Task goal. Take the whole listing and reproduce it exactly, pictures excepted.

Material to process.
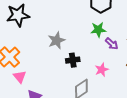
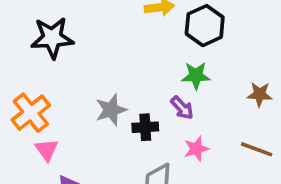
gray star: (56, 40) -> (111, 110), moved
purple arrow: (112, 44) -> (182, 108), moved

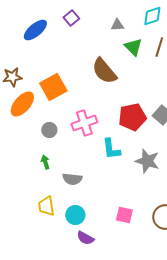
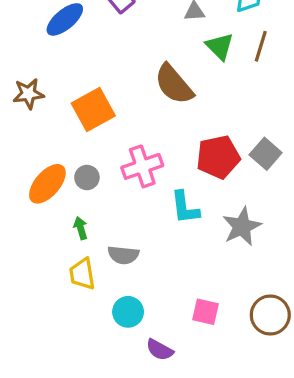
orange ellipse: (22, 104) -> (47, 184), moved
gray star: (147, 161) -> (242, 226), turned 30
yellow trapezoid: (46, 206) -> (82, 274), moved
purple semicircle: (85, 238) -> (160, 350), moved

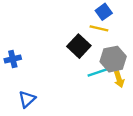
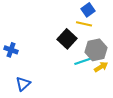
blue cross: (13, 59) -> (11, 50), turned 32
yellow arrow: (119, 79) -> (101, 67), turned -104

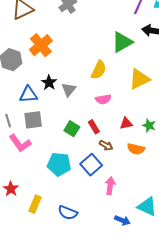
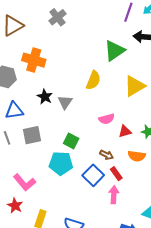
orange cross: (41, 45) -> (34, 60), turned -30
blue triangle: (28, 95) -> (14, 111), moved
pink semicircle: (103, 99) -> (107, 119), moved
red rectangle: (94, 127) -> (116, 174), moved
pink L-shape: (20, 143) -> (24, 182), moved
cyan pentagon: (59, 164) -> (61, 163), moved

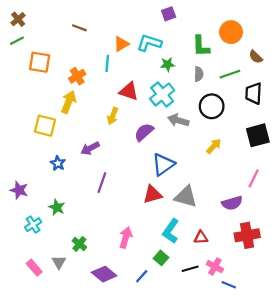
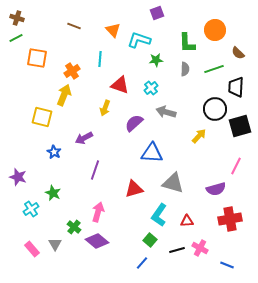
brown cross: (18, 19) -> (17, 18), turned -32
orange triangle: (121, 44) -> (113, 30), moved, turned -42
cyan cross: (162, 94) -> (151, 88), size x0.6
black circle: (212, 106) -> (215, 109), moved
blue triangle: (163, 164) -> (152, 153), turned 40
red triangle: (152, 194) -> (134, 189), moved
pink arrow: (126, 237) -> (98, 212), moved
purple diamond: (104, 274) -> (97, 241), moved
blue line: (142, 276) -> (142, 263), moved
blue line: (229, 285) -> (227, 265), moved

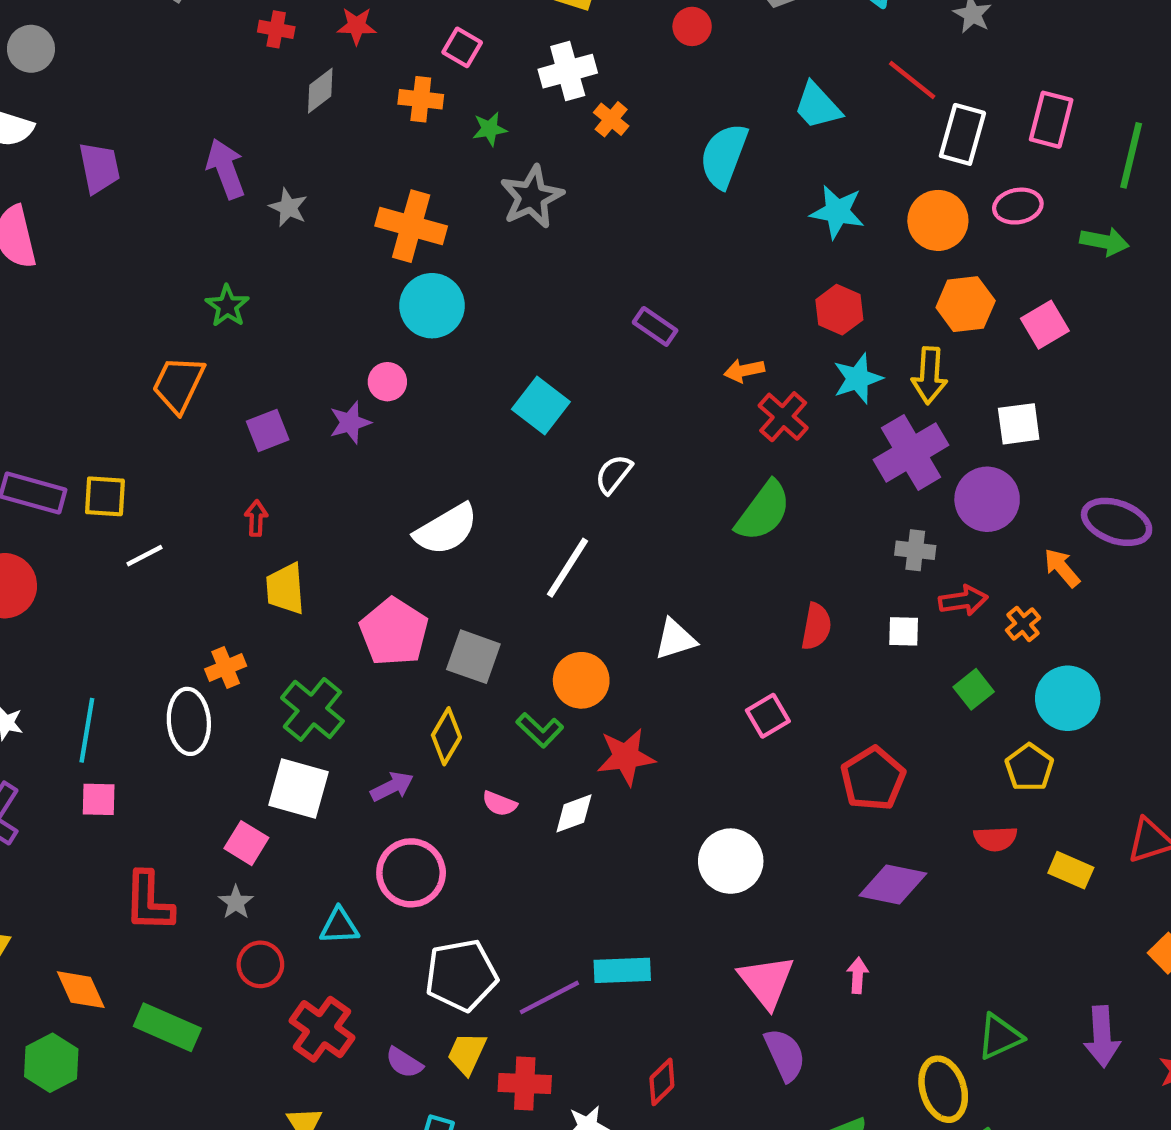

Written reply.
gray star: (56, 40) -> (111, 110), moved
purple arrow: (112, 44) -> (182, 108), moved

orange ellipse: (22, 104) -> (47, 184), moved
gray star: (147, 161) -> (242, 226), turned 30
yellow trapezoid: (46, 206) -> (82, 274), moved
purple semicircle: (85, 238) -> (160, 350), moved

blue cross: (13, 59) -> (11, 50), turned 32
yellow arrow: (119, 79) -> (101, 67), turned -104

orange cross: (41, 45) -> (34, 60), turned -30
blue triangle: (28, 95) -> (14, 111), moved
pink semicircle: (103, 99) -> (107, 119), moved
red rectangle: (94, 127) -> (116, 174), moved
pink L-shape: (20, 143) -> (24, 182), moved
cyan pentagon: (59, 164) -> (61, 163), moved

brown cross: (18, 19) -> (17, 18), turned -32
orange triangle: (121, 44) -> (113, 30), moved, turned -42
cyan cross: (162, 94) -> (151, 88), size x0.6
black circle: (212, 106) -> (215, 109), moved
blue triangle: (163, 164) -> (152, 153), turned 40
red triangle: (152, 194) -> (134, 189), moved
pink arrow: (126, 237) -> (98, 212), moved
purple diamond: (104, 274) -> (97, 241), moved
blue line: (142, 276) -> (142, 263), moved
blue line: (229, 285) -> (227, 265), moved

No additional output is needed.